---- Data for the task
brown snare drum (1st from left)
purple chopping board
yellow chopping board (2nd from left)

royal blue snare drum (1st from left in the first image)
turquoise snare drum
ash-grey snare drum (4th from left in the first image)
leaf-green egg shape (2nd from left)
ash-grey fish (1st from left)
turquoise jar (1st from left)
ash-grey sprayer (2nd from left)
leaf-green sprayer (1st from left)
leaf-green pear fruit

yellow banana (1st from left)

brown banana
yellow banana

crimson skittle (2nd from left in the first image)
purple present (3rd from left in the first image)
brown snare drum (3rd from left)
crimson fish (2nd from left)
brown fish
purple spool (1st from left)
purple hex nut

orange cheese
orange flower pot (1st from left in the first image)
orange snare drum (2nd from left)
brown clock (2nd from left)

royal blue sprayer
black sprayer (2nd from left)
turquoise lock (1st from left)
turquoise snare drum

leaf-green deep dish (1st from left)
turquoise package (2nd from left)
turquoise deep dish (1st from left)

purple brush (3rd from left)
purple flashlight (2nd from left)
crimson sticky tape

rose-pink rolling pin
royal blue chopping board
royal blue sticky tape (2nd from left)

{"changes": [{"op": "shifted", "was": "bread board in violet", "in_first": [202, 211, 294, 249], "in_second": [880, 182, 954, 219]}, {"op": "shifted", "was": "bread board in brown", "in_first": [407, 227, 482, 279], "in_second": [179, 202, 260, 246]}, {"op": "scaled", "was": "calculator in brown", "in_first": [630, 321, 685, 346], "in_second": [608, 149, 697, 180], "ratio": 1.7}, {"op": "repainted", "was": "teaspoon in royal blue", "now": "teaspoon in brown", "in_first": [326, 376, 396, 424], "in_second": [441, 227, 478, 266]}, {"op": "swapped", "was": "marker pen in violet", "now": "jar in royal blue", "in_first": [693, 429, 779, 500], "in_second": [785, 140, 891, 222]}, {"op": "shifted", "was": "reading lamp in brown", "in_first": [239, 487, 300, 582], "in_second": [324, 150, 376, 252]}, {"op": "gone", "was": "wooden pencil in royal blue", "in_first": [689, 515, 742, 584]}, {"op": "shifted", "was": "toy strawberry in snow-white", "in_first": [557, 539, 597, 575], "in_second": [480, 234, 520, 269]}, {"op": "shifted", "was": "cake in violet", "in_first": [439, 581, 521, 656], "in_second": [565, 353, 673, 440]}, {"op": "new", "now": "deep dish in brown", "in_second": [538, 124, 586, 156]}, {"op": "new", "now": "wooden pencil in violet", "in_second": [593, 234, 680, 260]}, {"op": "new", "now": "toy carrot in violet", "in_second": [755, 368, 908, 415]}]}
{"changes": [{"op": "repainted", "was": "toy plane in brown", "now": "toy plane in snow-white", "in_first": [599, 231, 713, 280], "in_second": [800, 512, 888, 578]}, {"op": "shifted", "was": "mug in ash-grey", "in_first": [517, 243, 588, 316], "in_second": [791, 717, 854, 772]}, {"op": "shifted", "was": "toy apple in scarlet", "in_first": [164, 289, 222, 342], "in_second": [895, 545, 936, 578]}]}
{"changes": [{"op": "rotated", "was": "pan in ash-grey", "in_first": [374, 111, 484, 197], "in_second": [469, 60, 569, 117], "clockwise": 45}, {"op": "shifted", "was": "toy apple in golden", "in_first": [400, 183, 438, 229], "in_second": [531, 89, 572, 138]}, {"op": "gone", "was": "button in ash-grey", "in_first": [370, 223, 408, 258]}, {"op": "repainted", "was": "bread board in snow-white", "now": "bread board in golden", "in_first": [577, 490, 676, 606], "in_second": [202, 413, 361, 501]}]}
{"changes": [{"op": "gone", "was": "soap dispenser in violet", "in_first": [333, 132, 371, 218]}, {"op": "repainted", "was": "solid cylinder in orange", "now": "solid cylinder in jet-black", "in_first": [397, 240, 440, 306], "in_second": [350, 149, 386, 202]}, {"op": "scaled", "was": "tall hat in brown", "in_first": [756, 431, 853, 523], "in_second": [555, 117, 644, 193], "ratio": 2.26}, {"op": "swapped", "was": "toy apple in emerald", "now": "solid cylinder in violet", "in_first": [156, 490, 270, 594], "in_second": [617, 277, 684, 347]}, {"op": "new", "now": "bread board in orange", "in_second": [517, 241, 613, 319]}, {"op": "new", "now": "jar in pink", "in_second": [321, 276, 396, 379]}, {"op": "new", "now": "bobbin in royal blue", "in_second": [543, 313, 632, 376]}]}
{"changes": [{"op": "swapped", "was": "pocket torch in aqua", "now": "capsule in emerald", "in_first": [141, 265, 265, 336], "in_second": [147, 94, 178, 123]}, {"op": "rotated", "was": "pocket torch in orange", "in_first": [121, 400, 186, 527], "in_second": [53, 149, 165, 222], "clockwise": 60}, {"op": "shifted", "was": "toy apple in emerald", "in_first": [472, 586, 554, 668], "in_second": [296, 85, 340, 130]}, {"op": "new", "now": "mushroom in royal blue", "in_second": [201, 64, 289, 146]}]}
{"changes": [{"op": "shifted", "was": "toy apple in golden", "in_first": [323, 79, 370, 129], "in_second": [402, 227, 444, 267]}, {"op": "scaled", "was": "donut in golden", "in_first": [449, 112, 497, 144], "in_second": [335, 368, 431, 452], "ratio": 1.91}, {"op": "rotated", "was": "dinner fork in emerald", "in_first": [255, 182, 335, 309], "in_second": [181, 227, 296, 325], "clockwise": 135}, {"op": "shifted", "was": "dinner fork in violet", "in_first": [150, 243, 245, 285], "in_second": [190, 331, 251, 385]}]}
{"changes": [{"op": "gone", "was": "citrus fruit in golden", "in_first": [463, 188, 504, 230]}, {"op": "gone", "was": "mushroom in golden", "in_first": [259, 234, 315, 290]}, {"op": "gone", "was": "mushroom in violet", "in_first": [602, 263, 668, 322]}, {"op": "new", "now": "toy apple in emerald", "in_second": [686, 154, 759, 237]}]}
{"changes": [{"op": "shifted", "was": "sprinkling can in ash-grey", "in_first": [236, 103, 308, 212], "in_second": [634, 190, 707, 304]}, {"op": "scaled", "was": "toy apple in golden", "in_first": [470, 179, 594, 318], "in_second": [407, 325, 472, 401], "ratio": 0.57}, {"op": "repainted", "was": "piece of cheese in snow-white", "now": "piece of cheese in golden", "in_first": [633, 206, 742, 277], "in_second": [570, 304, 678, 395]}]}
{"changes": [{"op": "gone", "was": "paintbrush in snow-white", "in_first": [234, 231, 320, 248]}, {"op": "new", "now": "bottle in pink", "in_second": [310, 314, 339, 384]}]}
--------
Directions for this task :: Nothing but the exact lines from the start of the material through the line holding "purple chopping board", both included, belongs in the answer.

Written solution ::
brown snare drum (1st from left)
purple chopping board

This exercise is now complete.